## Goal of the exercise
Could you print exactly the lines of the listing below, starting at the line that has "(664, 491) = (461, 216): none -> black lamp" and ending at the line that has "(147, 347) = (55, 462): pink", and only those lines?
━━━━━━
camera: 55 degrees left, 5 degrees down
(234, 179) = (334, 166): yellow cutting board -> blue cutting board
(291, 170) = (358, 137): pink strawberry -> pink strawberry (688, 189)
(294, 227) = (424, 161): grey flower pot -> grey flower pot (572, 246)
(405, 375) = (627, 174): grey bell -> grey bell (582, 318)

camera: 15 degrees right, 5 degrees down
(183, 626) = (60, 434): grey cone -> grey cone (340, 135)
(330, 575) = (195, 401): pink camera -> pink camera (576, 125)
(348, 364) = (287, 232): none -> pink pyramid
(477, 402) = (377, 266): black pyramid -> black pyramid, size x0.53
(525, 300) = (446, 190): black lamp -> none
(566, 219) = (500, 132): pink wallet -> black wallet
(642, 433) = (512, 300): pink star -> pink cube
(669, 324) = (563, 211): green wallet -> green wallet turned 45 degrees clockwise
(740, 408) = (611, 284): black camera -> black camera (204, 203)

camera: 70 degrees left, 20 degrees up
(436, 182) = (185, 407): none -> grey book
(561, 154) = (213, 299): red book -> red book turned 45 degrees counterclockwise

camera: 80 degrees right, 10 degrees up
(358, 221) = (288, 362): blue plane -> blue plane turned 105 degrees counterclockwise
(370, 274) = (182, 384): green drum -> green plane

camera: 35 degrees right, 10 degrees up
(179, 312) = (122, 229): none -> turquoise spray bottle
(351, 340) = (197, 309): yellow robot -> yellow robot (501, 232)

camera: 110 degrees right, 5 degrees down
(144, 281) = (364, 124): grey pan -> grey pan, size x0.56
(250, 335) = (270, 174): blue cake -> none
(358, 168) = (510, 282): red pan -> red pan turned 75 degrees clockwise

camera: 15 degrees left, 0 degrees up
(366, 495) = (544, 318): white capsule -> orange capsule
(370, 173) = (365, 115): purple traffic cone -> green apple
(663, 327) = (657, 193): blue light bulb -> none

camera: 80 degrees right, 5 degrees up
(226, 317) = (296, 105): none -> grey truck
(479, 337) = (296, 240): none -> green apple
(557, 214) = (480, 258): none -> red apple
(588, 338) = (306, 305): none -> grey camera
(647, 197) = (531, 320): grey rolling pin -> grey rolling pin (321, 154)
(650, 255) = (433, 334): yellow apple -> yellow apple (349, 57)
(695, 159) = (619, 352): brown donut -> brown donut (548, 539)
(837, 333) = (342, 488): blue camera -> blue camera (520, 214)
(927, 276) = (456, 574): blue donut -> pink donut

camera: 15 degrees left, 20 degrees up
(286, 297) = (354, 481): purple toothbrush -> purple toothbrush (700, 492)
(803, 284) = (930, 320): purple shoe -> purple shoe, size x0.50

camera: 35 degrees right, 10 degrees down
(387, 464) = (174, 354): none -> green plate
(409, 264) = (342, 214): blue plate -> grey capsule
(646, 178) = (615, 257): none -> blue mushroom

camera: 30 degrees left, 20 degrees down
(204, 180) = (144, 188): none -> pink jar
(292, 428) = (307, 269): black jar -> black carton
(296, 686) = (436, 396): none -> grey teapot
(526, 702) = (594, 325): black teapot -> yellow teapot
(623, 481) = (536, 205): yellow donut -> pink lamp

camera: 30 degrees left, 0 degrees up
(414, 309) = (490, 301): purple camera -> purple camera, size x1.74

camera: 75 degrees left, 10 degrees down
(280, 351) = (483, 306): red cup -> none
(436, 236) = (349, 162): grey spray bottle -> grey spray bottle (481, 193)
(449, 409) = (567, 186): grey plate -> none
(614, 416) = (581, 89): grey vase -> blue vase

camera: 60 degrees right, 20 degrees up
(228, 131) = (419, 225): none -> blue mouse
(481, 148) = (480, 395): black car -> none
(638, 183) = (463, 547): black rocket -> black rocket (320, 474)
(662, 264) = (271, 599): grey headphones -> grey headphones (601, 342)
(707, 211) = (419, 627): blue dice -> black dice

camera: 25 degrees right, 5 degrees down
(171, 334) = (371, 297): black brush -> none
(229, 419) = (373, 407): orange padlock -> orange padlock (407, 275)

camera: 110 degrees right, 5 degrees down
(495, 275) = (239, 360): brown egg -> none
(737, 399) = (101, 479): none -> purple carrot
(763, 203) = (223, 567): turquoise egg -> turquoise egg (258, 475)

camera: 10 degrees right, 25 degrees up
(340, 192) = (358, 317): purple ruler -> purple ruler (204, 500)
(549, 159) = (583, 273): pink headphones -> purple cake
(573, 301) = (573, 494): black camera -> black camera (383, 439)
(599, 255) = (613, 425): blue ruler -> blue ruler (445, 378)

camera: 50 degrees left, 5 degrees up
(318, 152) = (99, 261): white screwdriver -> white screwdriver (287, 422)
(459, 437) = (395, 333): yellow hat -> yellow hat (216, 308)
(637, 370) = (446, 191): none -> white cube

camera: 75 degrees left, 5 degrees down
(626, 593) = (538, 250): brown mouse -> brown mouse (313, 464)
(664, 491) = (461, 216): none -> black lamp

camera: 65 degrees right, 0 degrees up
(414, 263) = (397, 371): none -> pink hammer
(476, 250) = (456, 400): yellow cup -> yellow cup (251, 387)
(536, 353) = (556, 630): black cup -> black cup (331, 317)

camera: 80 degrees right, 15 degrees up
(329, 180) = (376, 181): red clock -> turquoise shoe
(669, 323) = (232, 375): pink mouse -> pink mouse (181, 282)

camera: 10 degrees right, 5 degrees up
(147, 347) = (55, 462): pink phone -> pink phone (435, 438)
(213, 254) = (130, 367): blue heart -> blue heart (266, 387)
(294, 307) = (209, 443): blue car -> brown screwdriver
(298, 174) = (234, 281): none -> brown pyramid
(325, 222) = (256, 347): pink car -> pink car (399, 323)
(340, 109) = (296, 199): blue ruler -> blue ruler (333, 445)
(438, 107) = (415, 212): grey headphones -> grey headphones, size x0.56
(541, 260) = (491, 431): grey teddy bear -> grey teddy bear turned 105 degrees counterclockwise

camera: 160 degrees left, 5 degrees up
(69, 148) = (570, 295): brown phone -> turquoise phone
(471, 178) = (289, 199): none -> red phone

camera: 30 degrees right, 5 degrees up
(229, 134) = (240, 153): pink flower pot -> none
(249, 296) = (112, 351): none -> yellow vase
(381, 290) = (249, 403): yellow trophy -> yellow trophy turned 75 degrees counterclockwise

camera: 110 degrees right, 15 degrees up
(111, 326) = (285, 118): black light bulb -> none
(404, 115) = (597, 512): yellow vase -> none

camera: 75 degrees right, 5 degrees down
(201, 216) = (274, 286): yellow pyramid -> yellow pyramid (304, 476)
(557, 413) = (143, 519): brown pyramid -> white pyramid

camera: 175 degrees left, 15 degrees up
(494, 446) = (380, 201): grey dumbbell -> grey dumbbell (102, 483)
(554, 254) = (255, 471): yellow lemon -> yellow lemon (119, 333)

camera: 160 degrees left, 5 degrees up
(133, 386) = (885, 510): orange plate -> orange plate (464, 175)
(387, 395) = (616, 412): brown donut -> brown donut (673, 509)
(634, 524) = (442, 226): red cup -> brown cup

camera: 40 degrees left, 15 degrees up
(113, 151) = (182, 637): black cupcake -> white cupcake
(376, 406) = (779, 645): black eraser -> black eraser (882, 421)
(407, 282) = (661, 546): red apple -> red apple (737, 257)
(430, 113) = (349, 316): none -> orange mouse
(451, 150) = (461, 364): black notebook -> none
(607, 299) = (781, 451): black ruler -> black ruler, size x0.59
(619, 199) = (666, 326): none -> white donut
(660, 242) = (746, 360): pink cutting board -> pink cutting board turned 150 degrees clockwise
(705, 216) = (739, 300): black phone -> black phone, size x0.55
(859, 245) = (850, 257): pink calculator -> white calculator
━━━━━━
## The completed task
(664, 491) = (461, 216): none -> black lamp

camera: 65 degrees right, 0 degrees up
(414, 263) = (397, 371): none -> pink hammer
(476, 250) = (456, 400): yellow cup -> yellow cup (251, 387)
(536, 353) = (556, 630): black cup -> black cup (331, 317)

camera: 80 degrees right, 15 degrees up
(329, 180) = (376, 181): red clock -> turquoise shoe
(669, 323) = (232, 375): pink mouse -> pink mouse (181, 282)

camera: 10 degrees right, 5 degrees up
(147, 347) = (55, 462): pink phone -> pink phone (435, 438)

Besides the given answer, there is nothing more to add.